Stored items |
##############################

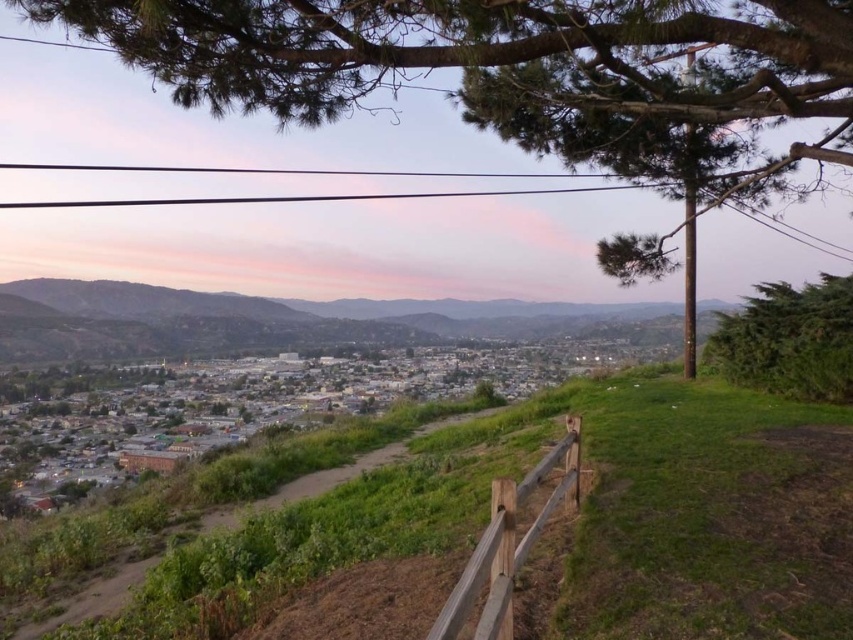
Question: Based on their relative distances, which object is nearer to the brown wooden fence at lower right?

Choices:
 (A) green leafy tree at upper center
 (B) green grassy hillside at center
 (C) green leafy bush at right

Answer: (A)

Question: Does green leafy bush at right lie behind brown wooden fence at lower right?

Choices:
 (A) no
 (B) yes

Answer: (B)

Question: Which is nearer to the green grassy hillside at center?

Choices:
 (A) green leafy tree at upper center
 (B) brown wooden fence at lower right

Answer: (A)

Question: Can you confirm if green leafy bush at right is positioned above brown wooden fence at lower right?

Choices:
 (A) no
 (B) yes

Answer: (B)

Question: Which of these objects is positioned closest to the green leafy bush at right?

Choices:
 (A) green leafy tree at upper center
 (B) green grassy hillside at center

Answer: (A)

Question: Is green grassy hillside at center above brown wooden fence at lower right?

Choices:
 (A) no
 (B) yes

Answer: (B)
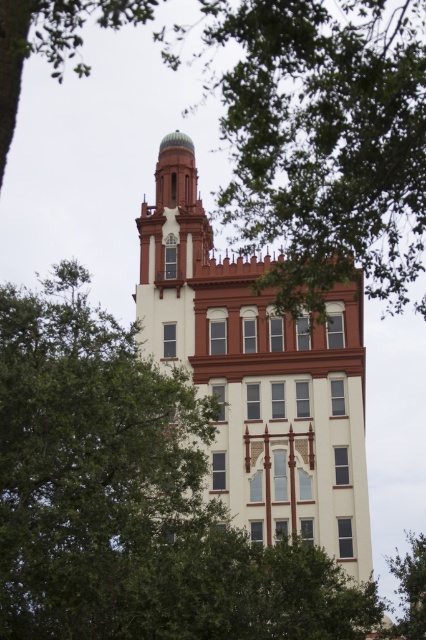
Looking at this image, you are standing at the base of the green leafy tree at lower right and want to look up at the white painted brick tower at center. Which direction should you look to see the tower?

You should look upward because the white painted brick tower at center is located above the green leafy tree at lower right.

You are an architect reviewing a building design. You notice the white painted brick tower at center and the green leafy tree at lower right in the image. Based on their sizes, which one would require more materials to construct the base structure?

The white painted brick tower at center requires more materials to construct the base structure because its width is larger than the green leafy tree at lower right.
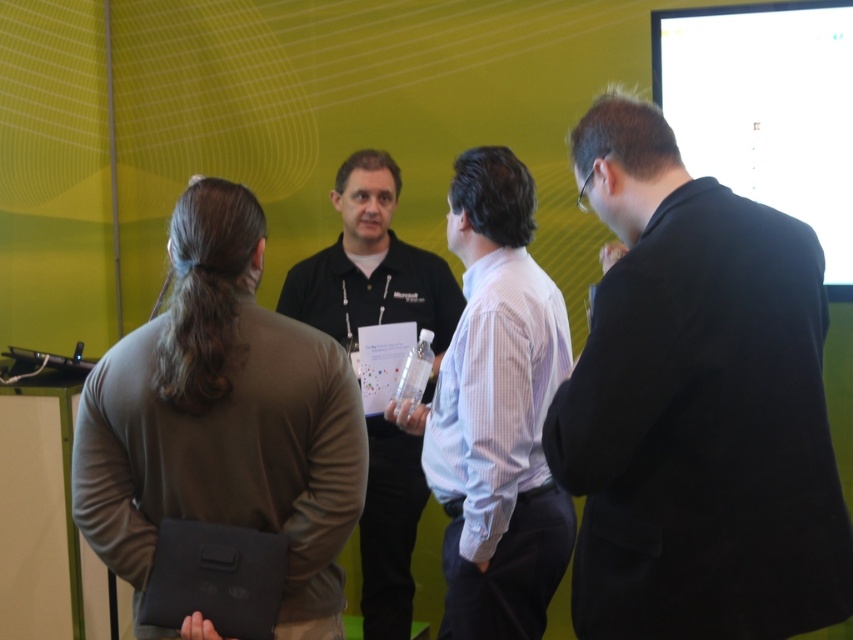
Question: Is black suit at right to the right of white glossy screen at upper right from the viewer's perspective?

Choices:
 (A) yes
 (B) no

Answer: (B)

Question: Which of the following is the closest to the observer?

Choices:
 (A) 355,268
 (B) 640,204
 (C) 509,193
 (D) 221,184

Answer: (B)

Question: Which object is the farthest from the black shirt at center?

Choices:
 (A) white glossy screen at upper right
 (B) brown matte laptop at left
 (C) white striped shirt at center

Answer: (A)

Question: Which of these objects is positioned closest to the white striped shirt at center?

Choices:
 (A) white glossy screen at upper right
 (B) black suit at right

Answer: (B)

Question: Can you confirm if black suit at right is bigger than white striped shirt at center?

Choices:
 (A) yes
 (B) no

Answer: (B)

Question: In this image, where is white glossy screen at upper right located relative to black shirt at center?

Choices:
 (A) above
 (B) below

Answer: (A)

##############################

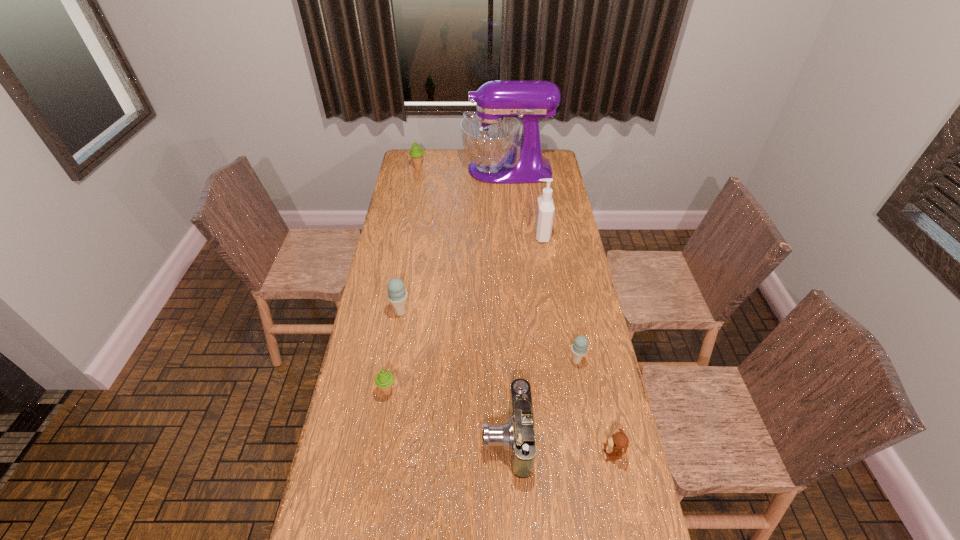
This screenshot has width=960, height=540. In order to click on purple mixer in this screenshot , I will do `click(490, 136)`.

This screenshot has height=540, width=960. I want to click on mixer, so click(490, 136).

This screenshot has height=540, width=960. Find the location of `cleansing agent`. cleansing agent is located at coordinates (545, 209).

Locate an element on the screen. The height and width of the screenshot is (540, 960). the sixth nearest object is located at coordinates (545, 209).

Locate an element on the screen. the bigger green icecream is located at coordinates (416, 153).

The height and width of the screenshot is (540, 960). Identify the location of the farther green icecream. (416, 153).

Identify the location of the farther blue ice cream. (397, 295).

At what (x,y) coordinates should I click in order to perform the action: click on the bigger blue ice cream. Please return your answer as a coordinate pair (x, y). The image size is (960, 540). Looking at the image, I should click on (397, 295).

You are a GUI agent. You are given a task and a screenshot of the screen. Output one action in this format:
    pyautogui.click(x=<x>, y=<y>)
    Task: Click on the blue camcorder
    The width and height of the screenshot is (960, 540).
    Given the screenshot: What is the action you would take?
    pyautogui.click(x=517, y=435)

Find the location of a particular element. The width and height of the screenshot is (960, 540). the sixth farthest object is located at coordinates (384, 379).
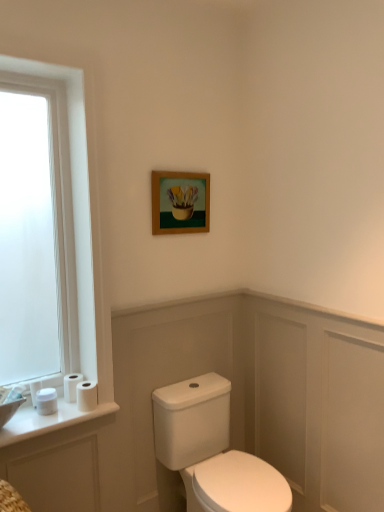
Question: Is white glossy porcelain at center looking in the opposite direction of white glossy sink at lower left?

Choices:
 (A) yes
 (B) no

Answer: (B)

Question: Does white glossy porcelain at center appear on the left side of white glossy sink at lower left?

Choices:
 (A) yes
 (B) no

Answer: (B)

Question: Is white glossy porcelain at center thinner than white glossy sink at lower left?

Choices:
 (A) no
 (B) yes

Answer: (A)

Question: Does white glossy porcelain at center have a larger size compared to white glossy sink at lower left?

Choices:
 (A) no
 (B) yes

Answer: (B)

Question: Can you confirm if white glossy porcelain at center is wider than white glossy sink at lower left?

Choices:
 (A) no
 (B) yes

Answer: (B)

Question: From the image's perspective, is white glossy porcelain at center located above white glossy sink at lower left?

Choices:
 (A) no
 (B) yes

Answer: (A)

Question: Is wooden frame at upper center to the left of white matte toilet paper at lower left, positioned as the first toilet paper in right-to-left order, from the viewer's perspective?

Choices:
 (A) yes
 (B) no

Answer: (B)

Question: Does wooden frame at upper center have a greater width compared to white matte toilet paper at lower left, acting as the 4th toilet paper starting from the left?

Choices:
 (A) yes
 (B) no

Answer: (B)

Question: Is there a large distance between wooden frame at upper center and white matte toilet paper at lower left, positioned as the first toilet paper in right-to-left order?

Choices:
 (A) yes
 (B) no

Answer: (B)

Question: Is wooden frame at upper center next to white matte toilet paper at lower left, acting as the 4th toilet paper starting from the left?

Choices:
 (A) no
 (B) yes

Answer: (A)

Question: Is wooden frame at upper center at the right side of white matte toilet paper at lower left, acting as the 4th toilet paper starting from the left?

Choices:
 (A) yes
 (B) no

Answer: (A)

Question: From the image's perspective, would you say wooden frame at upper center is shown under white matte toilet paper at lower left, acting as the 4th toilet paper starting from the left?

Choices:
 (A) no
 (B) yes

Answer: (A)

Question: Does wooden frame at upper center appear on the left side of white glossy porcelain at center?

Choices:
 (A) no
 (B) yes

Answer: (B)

##############################

What to produce |
Retype the lines above, starting with the line containing "At what (x,y)" and going on through the line containing "Question: Does wooden frame at upper center have", both included. Leave the pictures out of your copy.

The completed task |
At what (x,y) coordinates should I click in order to perform the action: click on the bigger blue ice cream. Please return your answer as a coordinate pair (x, y). The image size is (960, 540). Looking at the image, I should click on (397, 295).

You are a GUI agent. You are given a task and a screenshot of the screen. Output one action in this format:
    pyautogui.click(x=<x>, y=<y>)
    Task: Click on the blue camcorder
    The width and height of the screenshot is (960, 540).
    Given the screenshot: What is the action you would take?
    pyautogui.click(x=517, y=435)

Find the location of a particular element. The width and height of the screenshot is (960, 540). the sixth farthest object is located at coordinates (384, 379).
Question: Is white glossy porcelain at center looking in the opposite direction of white glossy sink at lower left?

Choices:
 (A) yes
 (B) no

Answer: (B)

Question: Does white glossy porcelain at center appear on the left side of white glossy sink at lower left?

Choices:
 (A) yes
 (B) no

Answer: (B)

Question: Is white glossy porcelain at center thinner than white glossy sink at lower left?

Choices:
 (A) no
 (B) yes

Answer: (A)

Question: Does white glossy porcelain at center have a larger size compared to white glossy sink at lower left?

Choices:
 (A) no
 (B) yes

Answer: (B)

Question: Can you confirm if white glossy porcelain at center is wider than white glossy sink at lower left?

Choices:
 (A) no
 (B) yes

Answer: (B)

Question: From the image's perspective, is white glossy porcelain at center located above white glossy sink at lower left?

Choices:
 (A) no
 (B) yes

Answer: (A)

Question: Is wooden frame at upper center to the left of white matte toilet paper at lower left, positioned as the first toilet paper in right-to-left order, from the viewer's perspective?

Choices:
 (A) yes
 (B) no

Answer: (B)

Question: Does wooden frame at upper center have a greater width compared to white matte toilet paper at lower left, acting as the 4th toilet paper starting from the left?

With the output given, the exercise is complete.